• _Source material_
----
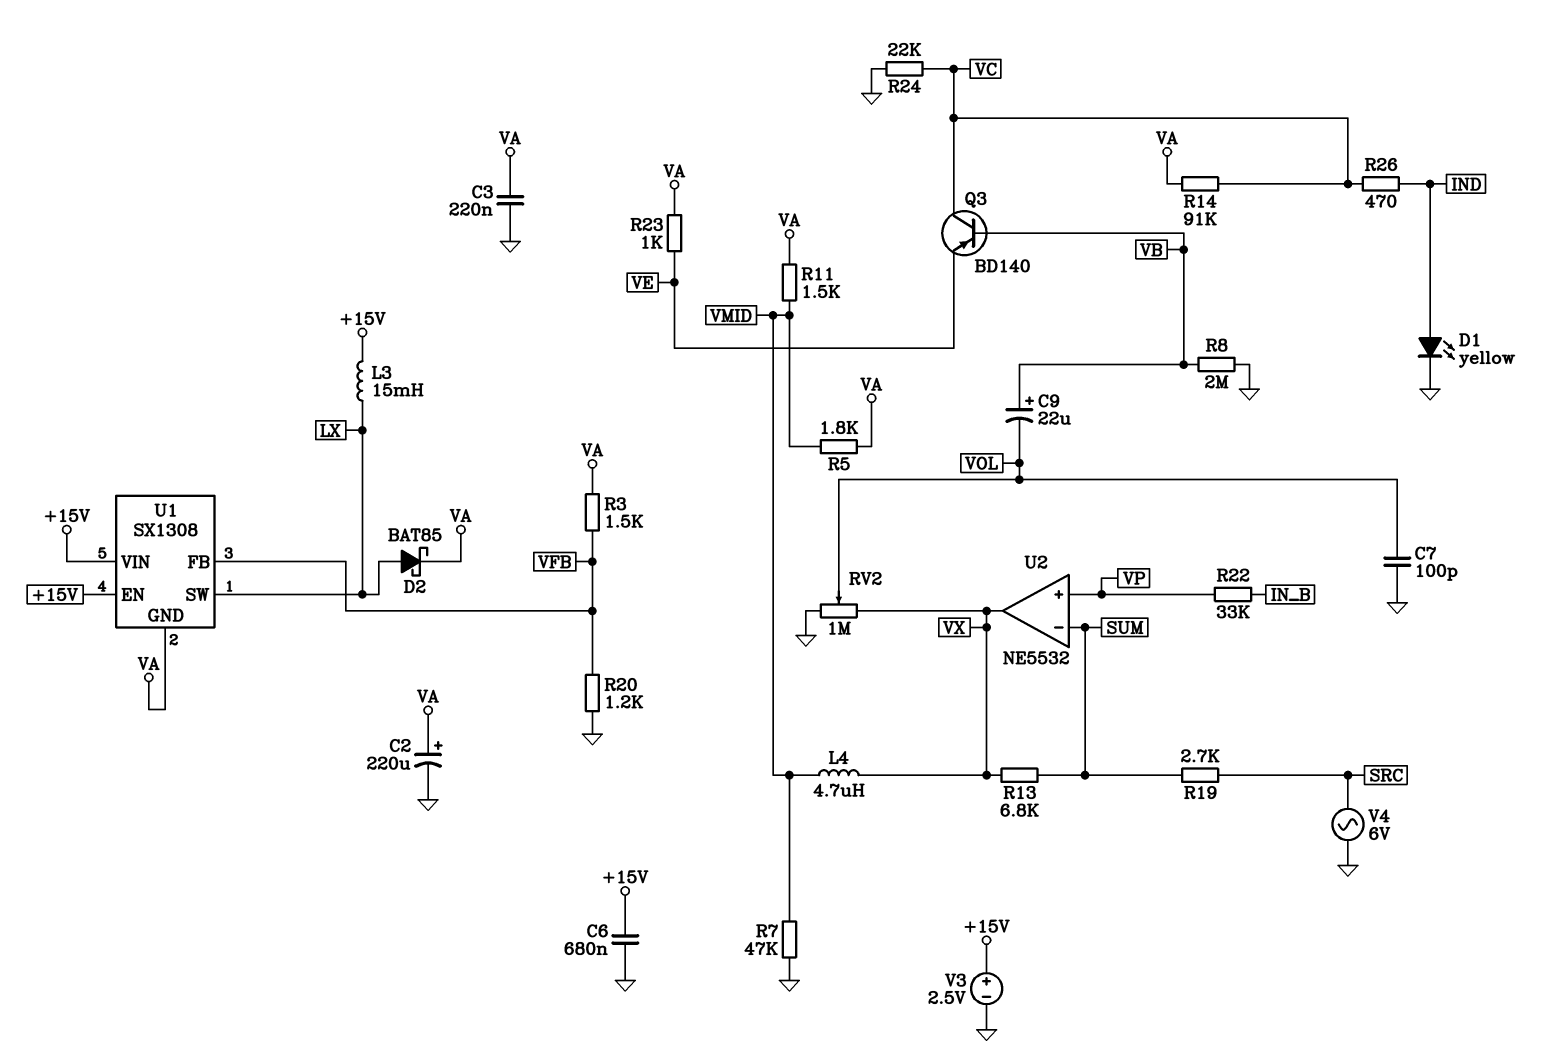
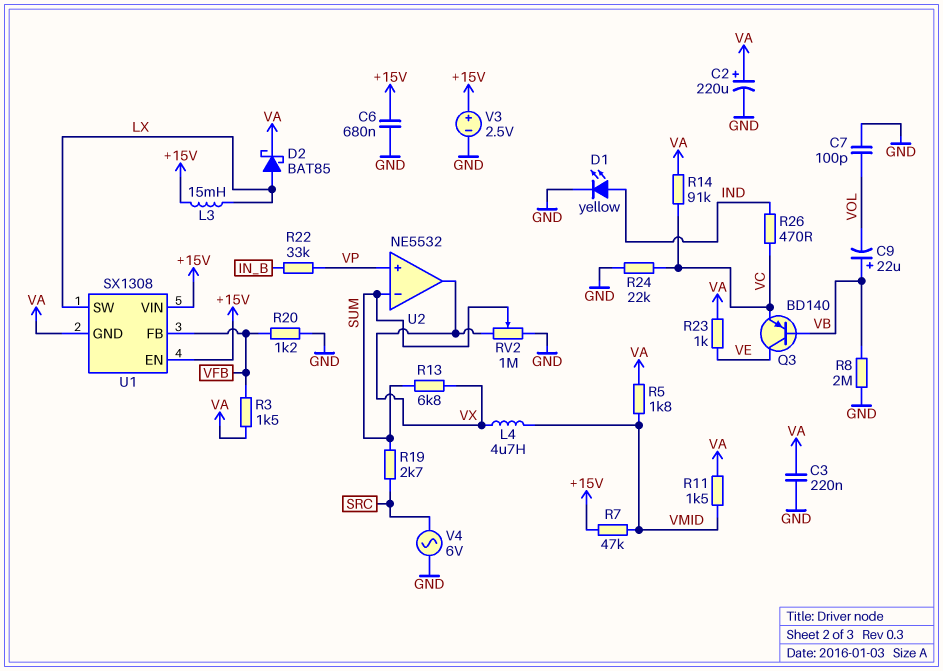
Q3: PNP BD140 (B VB, C VC, E VE) -> PNP BD140 (B VB, C VE, E VC)
R7: 47k (GND, VMID) -> 47k (+15V, VMID)
RV2: 1M (GND, VX, wiper VOL) -> 1M (GND, VX, wiper SUM)

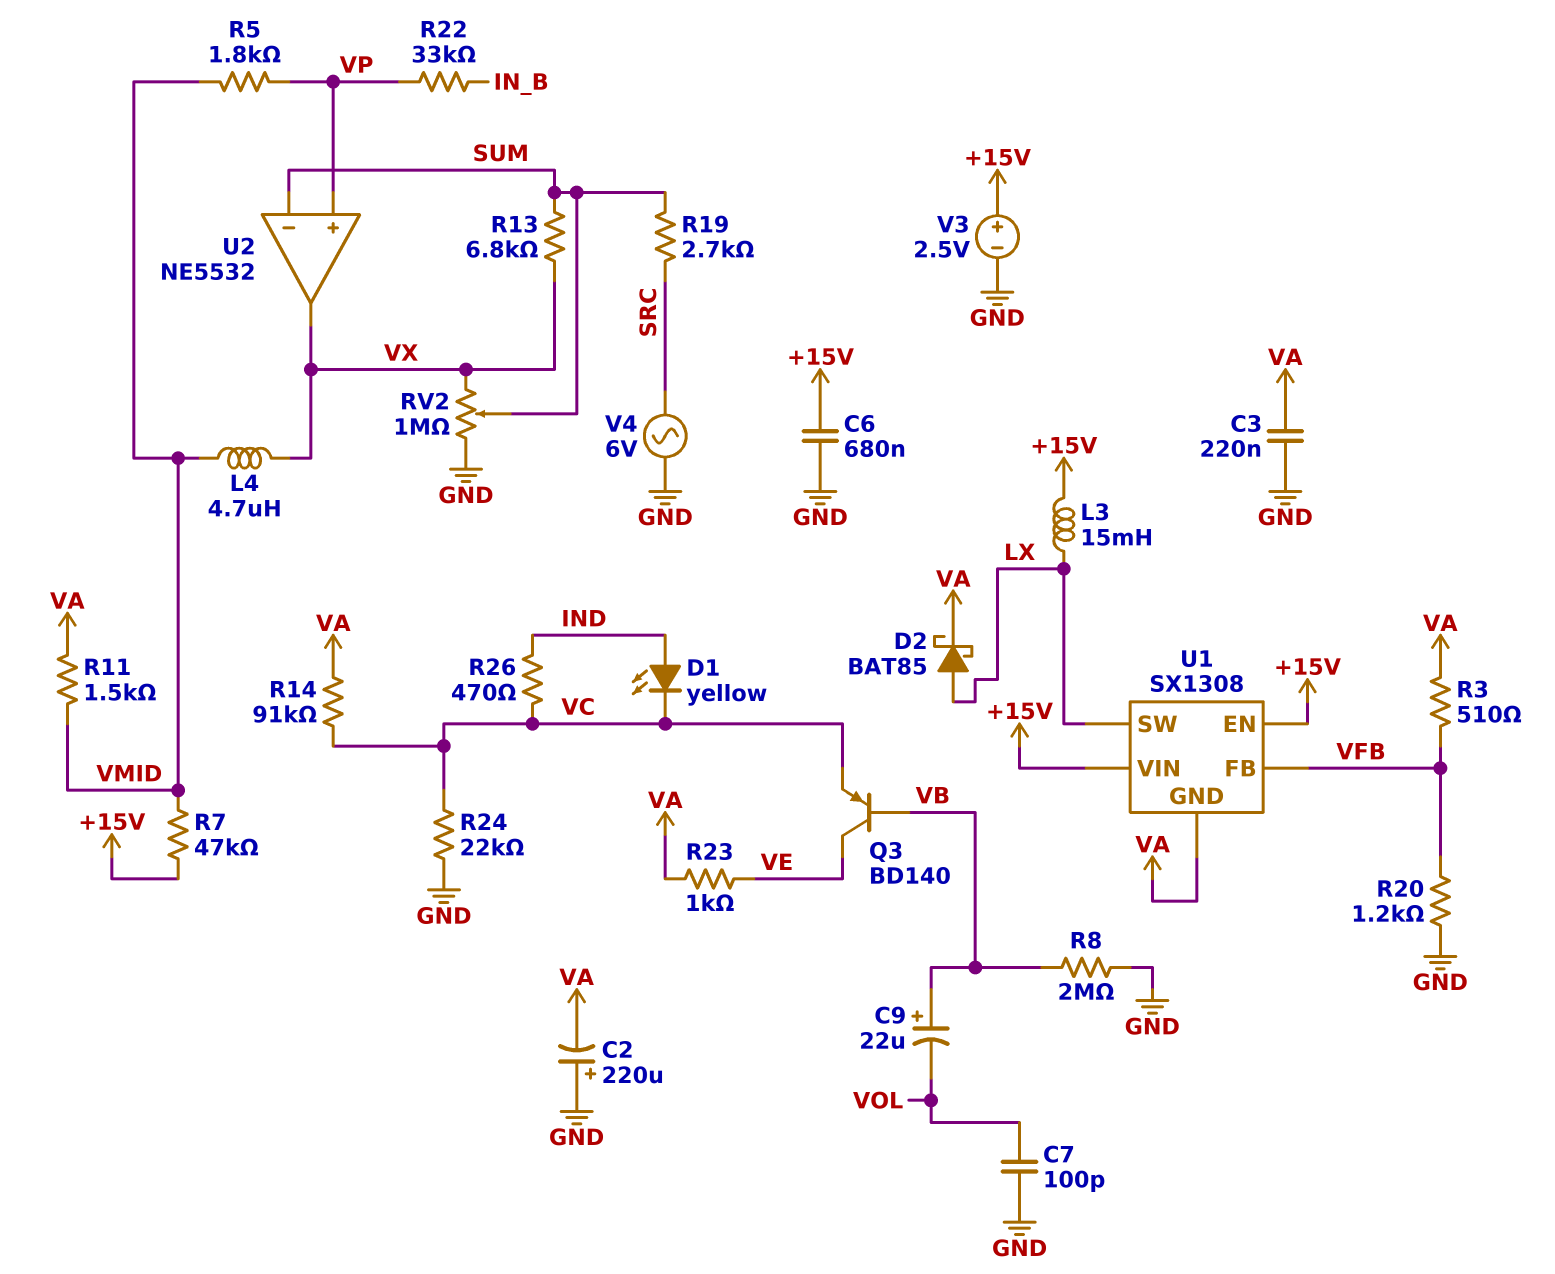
C2: 220uF (plus VA, minus GND) -> 220uF (plus GND, minus VA)
D1: LED yellow (A IND, K GND) -> LED yellow (A IND, K VC)
R3: 1.5k (VA, VFB) -> 510 (VA, VFB)
R5: 1.8k (VA, VMID) -> 1.8k (VMID, VP)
----
• _What the task requires_
In the listing, count every line holding the word "VMID"; answer with the count alone.

• _Answer space_
2